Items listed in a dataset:
□ □ □
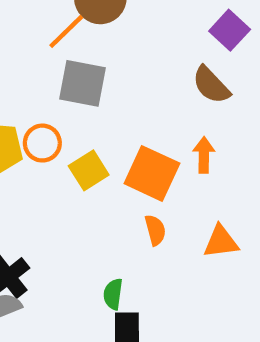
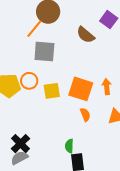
brown semicircle: (211, 85) -> (86, 35), moved
orange arrow: (204, 155) -> (107, 86), moved
yellow square: (89, 170) -> (52, 91), turned 30

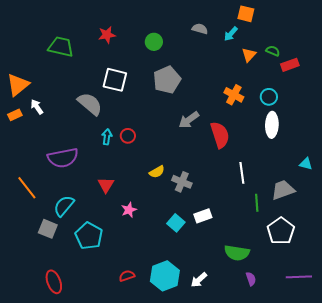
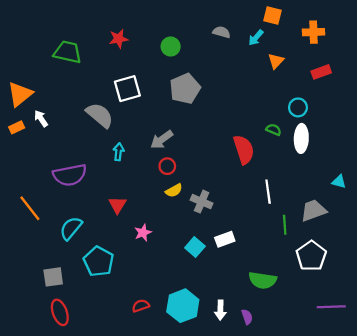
green semicircle: (273, 51) -> (274, 130), moved
white square: (115, 80) -> (127, 89), turned -30
orange cross: (234, 95) -> (313, 32), moved, turned -30
gray arrow: (189, 120) -> (162, 140), moved
red circle: (128, 136) -> (167, 166), moved
gray square: (48, 229) -> (53, 277), moved, turned -30
purple semicircle: (251, 279) -> (247, 317), moved
white arrow: (199, 280) -> (220, 310), turned -48

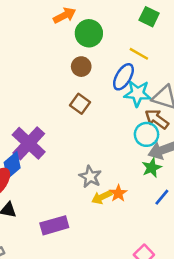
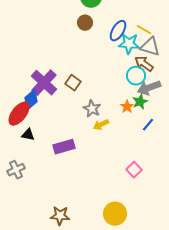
yellow line: (139, 54) -> (144, 30), moved
brown square: (80, 104) -> (73, 83), moved
orange star: (118, 193) -> (127, 107), moved

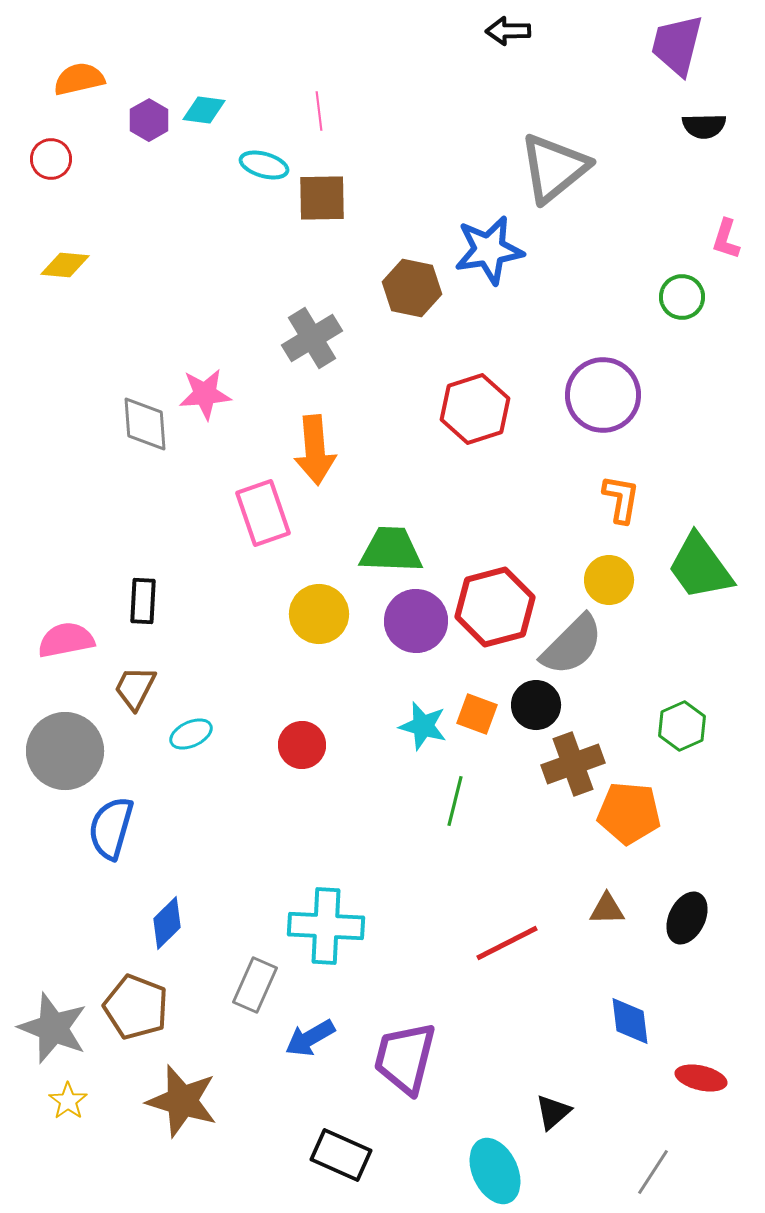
□ □ □
**WHAT TO WORK ON:**
Once you find the line that contains "yellow square: (89, 170)", give it again along with every later line through the end of the data, word for word, minus the pictures.

**RESULT BELOW:**
yellow square: (89, 170) -> (52, 91), turned 30

green semicircle: (273, 51) -> (274, 130), moved
white square: (115, 80) -> (127, 89), turned -30
orange cross: (234, 95) -> (313, 32), moved, turned -30
gray arrow: (189, 120) -> (162, 140), moved
red circle: (128, 136) -> (167, 166), moved
gray square: (48, 229) -> (53, 277), moved, turned -30
purple semicircle: (251, 279) -> (247, 317), moved
white arrow: (199, 280) -> (220, 310), turned -48

yellow line: (139, 54) -> (144, 30), moved
brown square: (80, 104) -> (73, 83), moved
orange star: (118, 193) -> (127, 107), moved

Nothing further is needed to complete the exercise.